→ The task:
The reply is to be the lines from the one with "none -> blue 1x6 brick [263,227,403,408]" through the last line of the records below, each retyped exactly, with pictures left out.

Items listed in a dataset
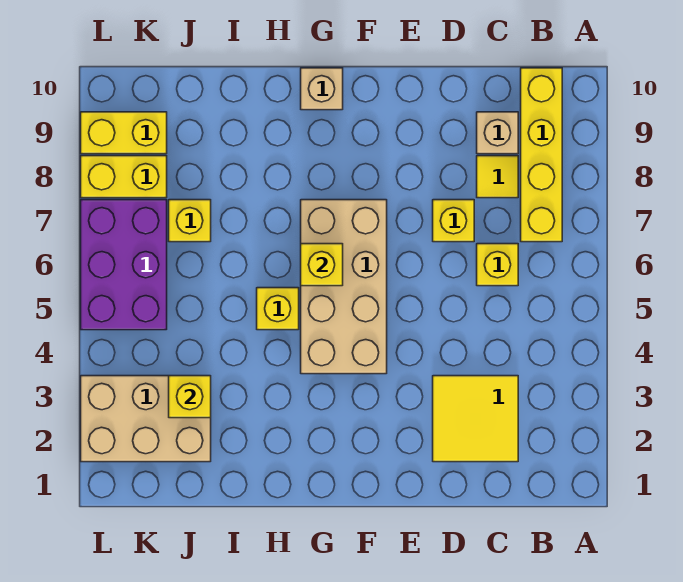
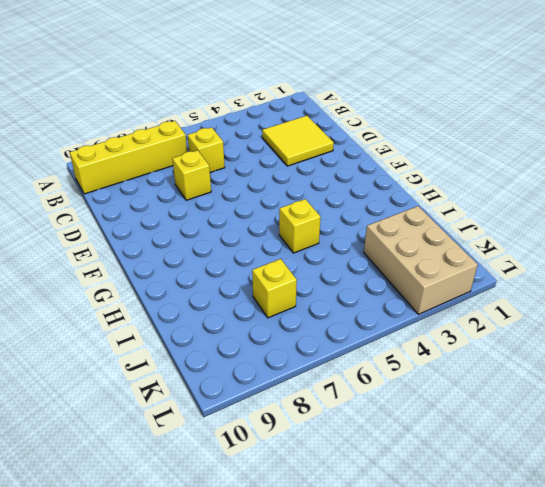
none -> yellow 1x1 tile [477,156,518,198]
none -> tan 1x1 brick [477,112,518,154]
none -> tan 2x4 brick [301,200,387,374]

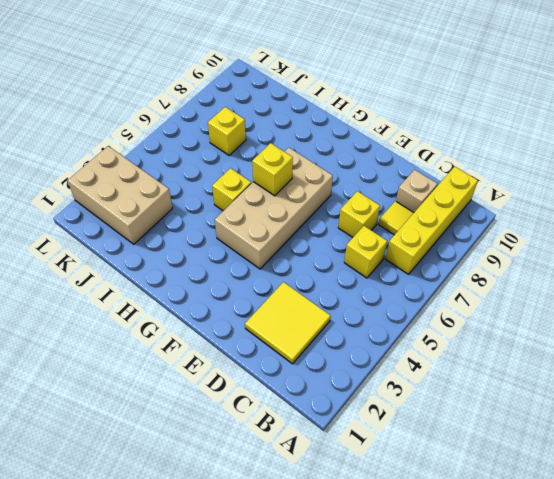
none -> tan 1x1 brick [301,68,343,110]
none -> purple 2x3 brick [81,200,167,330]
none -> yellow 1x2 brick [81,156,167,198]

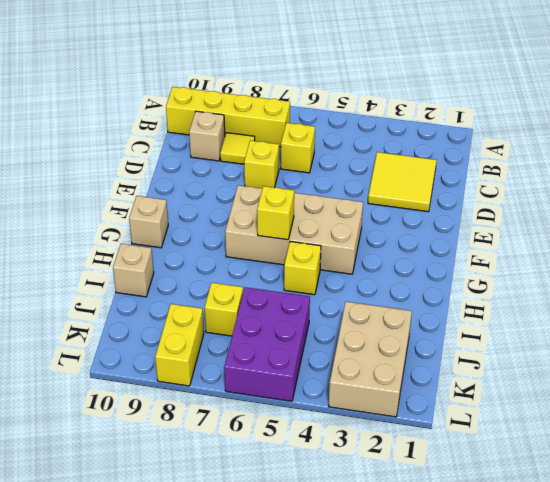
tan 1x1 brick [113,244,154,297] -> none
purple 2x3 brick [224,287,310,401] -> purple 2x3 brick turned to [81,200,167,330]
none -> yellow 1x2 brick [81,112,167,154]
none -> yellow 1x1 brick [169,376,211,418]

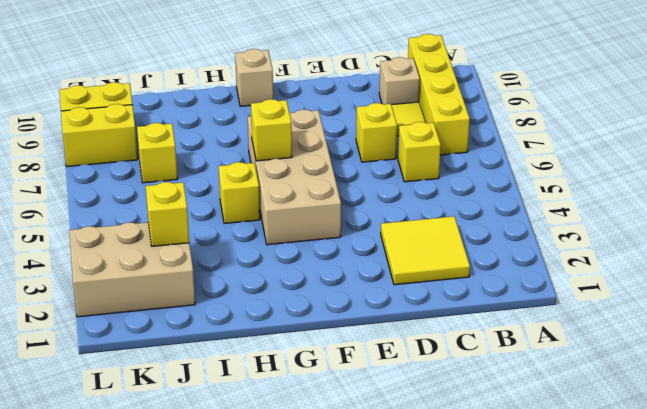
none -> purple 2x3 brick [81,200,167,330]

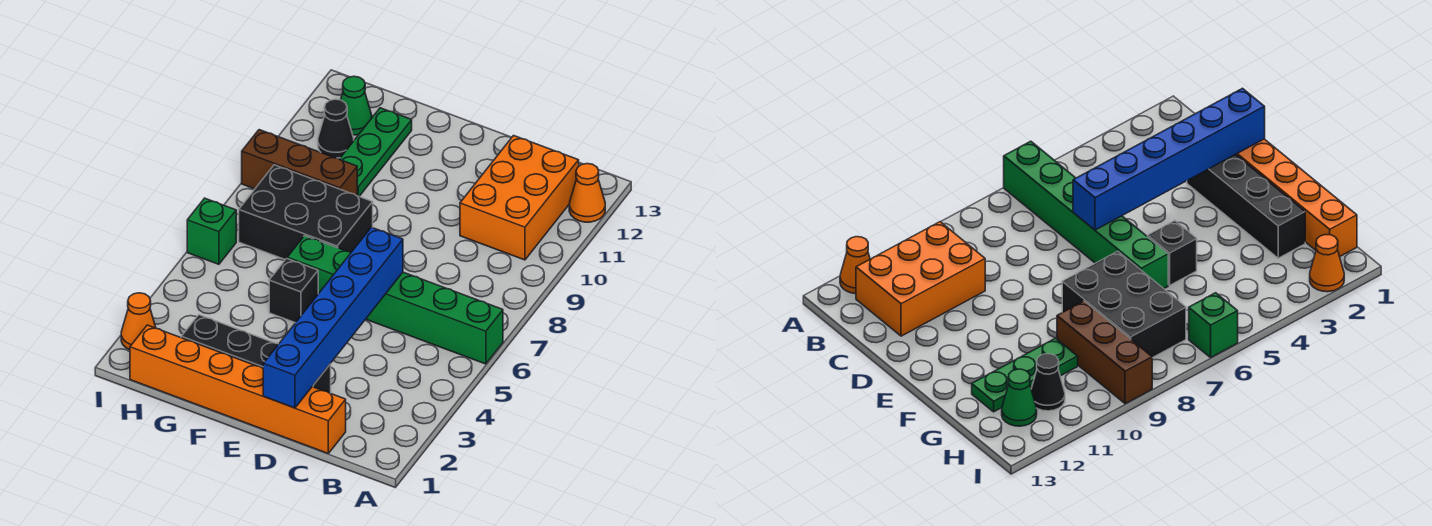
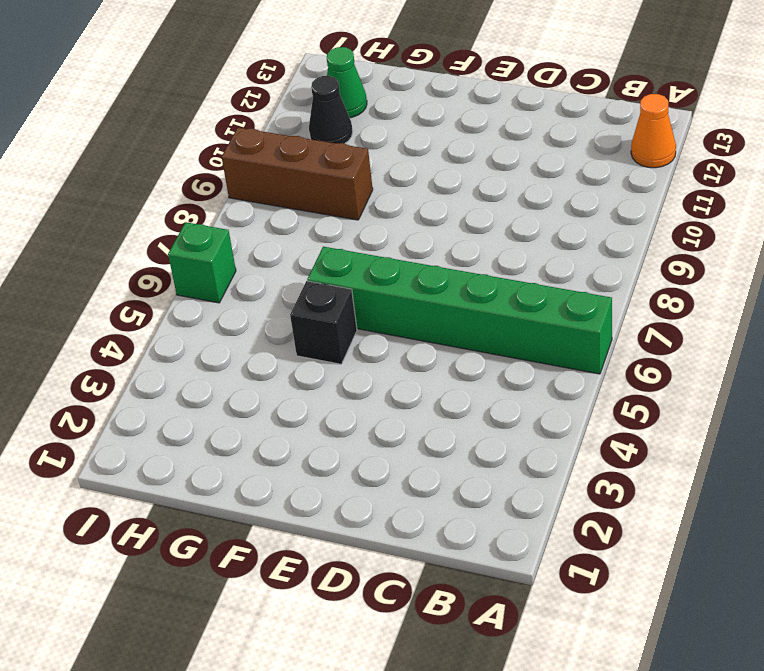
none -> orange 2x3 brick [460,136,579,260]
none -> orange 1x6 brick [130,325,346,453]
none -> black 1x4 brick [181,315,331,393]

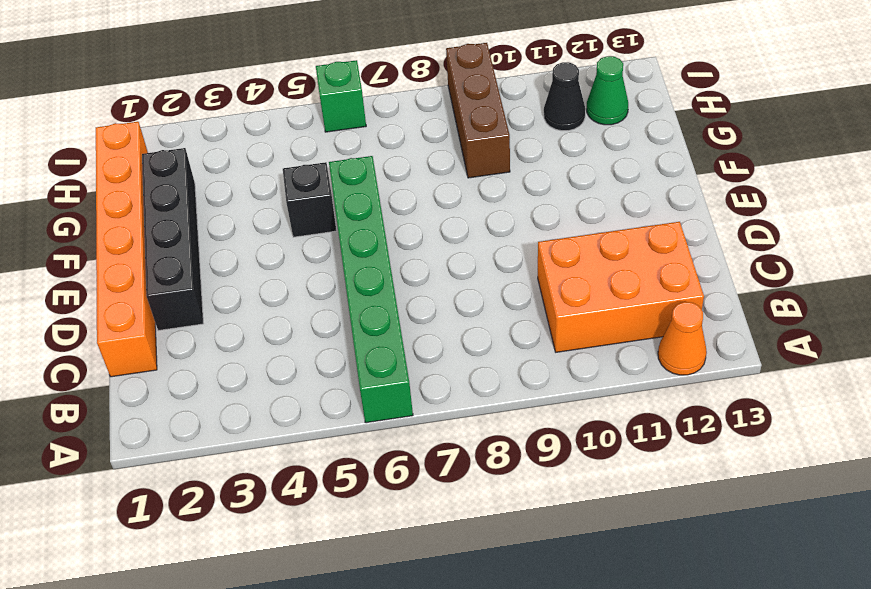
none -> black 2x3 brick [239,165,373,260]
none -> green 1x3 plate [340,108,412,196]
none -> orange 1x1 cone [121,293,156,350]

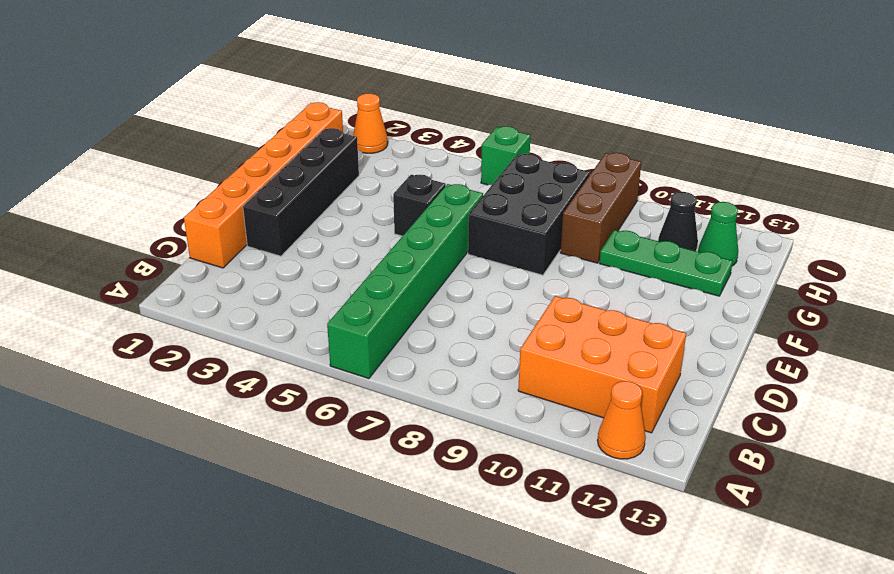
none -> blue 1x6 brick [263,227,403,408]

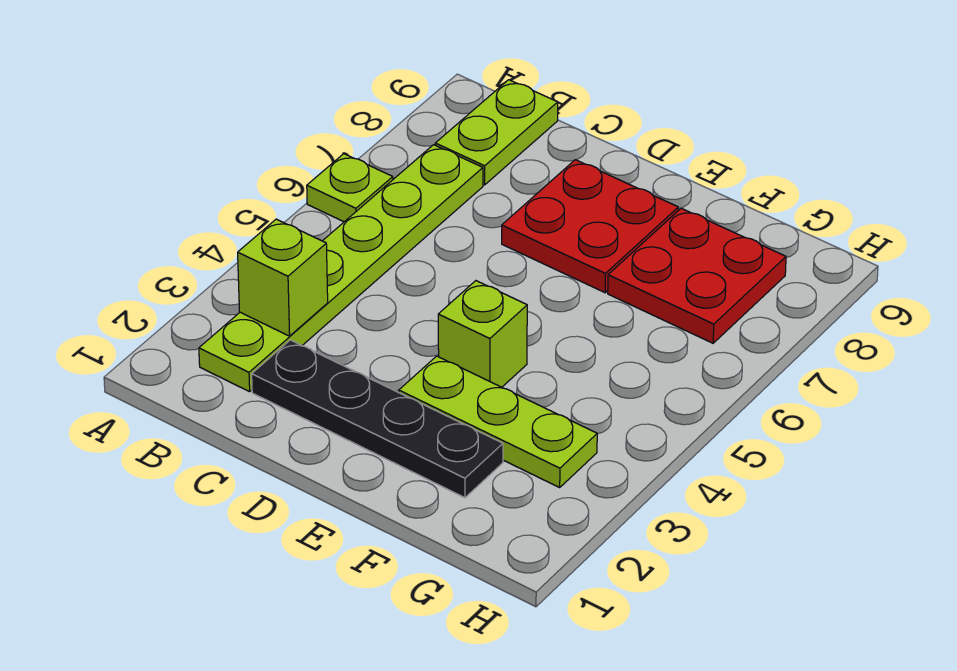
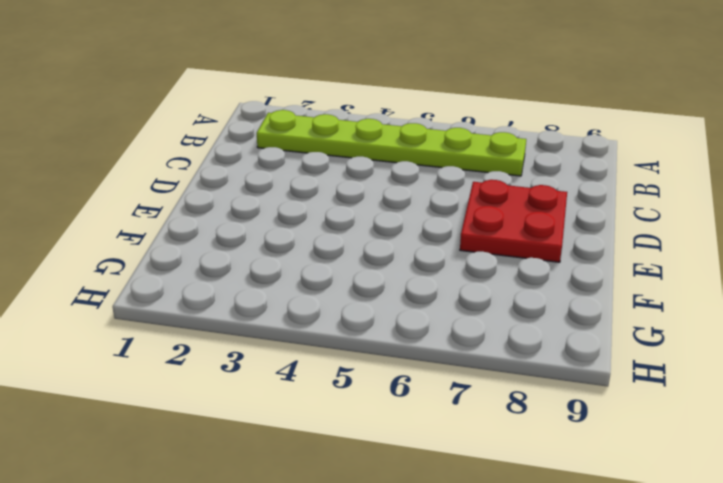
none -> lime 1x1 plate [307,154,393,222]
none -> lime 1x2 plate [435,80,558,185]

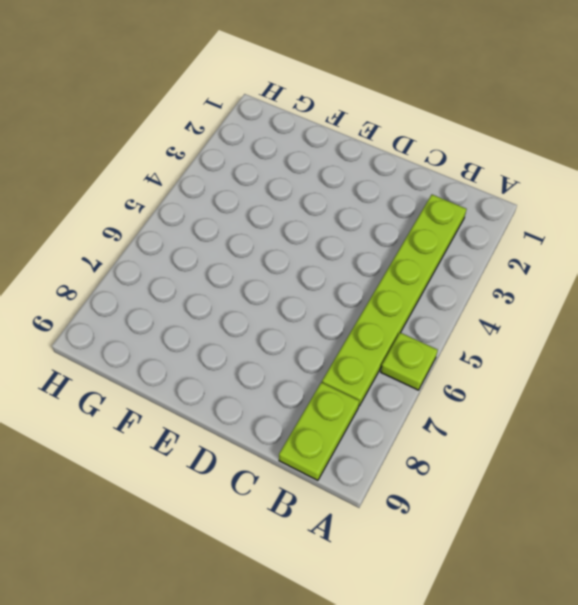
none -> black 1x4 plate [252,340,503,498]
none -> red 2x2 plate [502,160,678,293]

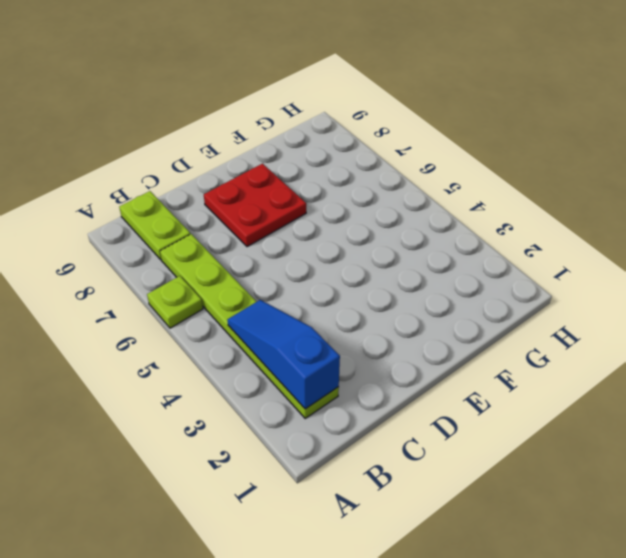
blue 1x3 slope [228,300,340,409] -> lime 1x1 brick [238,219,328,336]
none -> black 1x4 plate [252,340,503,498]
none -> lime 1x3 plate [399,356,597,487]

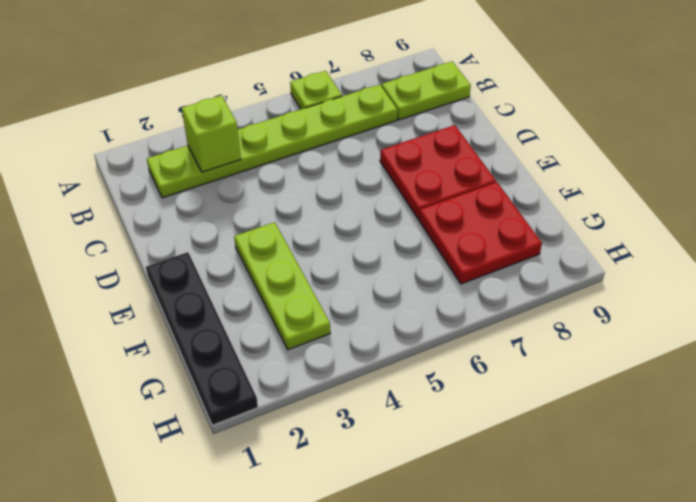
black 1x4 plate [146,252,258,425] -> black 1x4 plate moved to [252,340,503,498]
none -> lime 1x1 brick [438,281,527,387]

→ Response box:
none -> blue 1x6 brick [263,227,403,408]

none -> lime 1x1 plate [307,154,393,222]
none -> lime 1x2 plate [435,80,558,185]

none -> black 1x4 plate [252,340,503,498]
none -> red 2x2 plate [502,160,678,293]

blue 1x3 slope [228,300,340,409] -> lime 1x1 brick [238,219,328,336]
none -> black 1x4 plate [252,340,503,498]
none -> lime 1x3 plate [399,356,597,487]

black 1x4 plate [146,252,258,425] -> black 1x4 plate moved to [252,340,503,498]
none -> lime 1x1 brick [438,281,527,387]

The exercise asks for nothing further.